> **INFORMATION**
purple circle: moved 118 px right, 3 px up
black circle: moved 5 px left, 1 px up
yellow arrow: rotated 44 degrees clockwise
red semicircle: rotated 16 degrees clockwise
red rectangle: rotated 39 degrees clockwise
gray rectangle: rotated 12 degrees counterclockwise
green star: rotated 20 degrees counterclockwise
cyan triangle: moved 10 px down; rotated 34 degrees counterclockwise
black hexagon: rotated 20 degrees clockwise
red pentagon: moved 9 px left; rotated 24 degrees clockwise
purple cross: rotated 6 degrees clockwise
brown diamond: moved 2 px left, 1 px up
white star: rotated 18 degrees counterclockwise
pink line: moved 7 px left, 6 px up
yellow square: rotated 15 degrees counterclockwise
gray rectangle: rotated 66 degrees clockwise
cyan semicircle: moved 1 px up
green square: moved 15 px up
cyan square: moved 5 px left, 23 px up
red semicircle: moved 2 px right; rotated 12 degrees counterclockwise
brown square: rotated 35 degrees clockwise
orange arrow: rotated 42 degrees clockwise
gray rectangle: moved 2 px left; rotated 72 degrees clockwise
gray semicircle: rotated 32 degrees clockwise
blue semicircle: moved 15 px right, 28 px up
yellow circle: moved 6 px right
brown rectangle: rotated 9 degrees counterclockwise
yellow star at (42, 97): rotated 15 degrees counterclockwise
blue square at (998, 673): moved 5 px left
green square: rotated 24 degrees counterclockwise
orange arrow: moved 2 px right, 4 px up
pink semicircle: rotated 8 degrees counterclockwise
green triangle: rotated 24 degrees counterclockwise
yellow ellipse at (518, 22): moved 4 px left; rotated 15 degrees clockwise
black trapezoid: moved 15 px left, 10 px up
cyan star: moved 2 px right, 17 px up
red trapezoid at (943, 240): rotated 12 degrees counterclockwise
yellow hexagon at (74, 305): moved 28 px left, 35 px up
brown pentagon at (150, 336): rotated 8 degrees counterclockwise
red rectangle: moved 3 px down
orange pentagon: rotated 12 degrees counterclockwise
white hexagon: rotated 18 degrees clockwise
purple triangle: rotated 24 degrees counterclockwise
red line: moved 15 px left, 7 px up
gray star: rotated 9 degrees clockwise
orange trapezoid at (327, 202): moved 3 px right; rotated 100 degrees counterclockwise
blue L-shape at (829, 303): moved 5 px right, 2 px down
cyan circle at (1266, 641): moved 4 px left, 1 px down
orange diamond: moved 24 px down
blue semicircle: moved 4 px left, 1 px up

> **ASSIGNMENT**
Please write out each line of the listing above exactly.

> **EXERCISE SOLUTION**
purple circle: moved 118 px right, 3 px up
black circle: moved 5 px left, 1 px up
yellow arrow: rotated 44 degrees clockwise
red semicircle: rotated 16 degrees clockwise
red rectangle: rotated 39 degrees clockwise
gray rectangle: rotated 12 degrees counterclockwise
green star: rotated 20 degrees counterclockwise
cyan triangle: moved 10 px down; rotated 34 degrees counterclockwise
black hexagon: rotated 20 degrees clockwise
red pentagon: moved 9 px left; rotated 24 degrees clockwise
purple cross: rotated 6 degrees clockwise
brown diamond: moved 2 px left, 1 px up
white star: rotated 18 degrees counterclockwise
pink line: moved 7 px left, 6 px up
yellow square: rotated 15 degrees counterclockwise
gray rectangle: rotated 66 degrees clockwise
cyan semicircle: moved 1 px up
green square: moved 15 px up
cyan square: moved 5 px left, 23 px up
red semicircle: moved 2 px right; rotated 12 degrees counterclockwise
brown square: rotated 35 degrees clockwise
orange arrow: rotated 42 degrees clockwise
gray rectangle: moved 2 px left; rotated 72 degrees clockwise
gray semicircle: rotated 32 degrees clockwise
blue semicircle: moved 15 px right, 28 px up
yellow circle: moved 6 px right
brown rectangle: rotated 9 degrees counterclockwise
yellow star at (42, 97): rotated 15 degrees counterclockwise
blue square at (998, 673): moved 5 px left
green square: rotated 24 degrees counterclockwise
orange arrow: moved 2 px right, 4 px up
pink semicircle: rotated 8 degrees counterclockwise
green triangle: rotated 24 degrees counterclockwise
yellow ellipse at (518, 22): moved 4 px left; rotated 15 degrees clockwise
black trapezoid: moved 15 px left, 10 px up
cyan star: moved 2 px right, 17 px up
red trapezoid at (943, 240): rotated 12 degrees counterclockwise
yellow hexagon at (74, 305): moved 28 px left, 35 px up
brown pentagon at (150, 336): rotated 8 degrees counterclockwise
red rectangle: moved 3 px down
orange pentagon: rotated 12 degrees counterclockwise
white hexagon: rotated 18 degrees clockwise
purple triangle: rotated 24 degrees counterclockwise
red line: moved 15 px left, 7 px up
gray star: rotated 9 degrees clockwise
orange trapezoid at (327, 202): moved 3 px right; rotated 100 degrees counterclockwise
blue L-shape at (829, 303): moved 5 px right, 2 px down
cyan circle at (1266, 641): moved 4 px left, 1 px down
orange diamond: moved 24 px down
blue semicircle: moved 4 px left, 1 px up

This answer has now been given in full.